Task item:
Copy all the lines of the data that include the word "none".

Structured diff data
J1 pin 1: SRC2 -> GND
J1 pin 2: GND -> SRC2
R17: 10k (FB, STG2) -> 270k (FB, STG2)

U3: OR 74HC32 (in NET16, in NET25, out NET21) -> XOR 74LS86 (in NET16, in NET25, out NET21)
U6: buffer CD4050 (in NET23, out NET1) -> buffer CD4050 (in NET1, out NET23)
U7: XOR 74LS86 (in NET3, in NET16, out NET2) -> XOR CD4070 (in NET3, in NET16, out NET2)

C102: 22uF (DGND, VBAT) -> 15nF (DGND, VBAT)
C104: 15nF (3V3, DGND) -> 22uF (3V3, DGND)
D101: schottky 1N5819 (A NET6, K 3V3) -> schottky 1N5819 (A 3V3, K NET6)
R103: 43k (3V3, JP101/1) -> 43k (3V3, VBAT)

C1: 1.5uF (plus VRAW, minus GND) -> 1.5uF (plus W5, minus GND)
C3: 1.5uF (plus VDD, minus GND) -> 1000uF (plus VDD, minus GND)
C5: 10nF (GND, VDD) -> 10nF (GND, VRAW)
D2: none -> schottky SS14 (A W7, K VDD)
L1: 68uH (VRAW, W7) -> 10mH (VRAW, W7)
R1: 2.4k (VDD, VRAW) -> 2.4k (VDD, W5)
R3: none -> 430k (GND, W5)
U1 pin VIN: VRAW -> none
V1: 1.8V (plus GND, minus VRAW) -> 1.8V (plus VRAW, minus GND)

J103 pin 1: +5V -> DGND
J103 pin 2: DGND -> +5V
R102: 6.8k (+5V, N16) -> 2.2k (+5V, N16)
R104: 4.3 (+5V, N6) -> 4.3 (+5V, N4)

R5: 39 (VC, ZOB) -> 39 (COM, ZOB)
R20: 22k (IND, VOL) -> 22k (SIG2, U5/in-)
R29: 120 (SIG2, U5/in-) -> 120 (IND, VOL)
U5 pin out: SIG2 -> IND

Task answer:
D2: none -> schottky SS14 (A W7, K VDD)
R3: none -> 430k (GND, W5)
U1 pin VIN: VRAW -> none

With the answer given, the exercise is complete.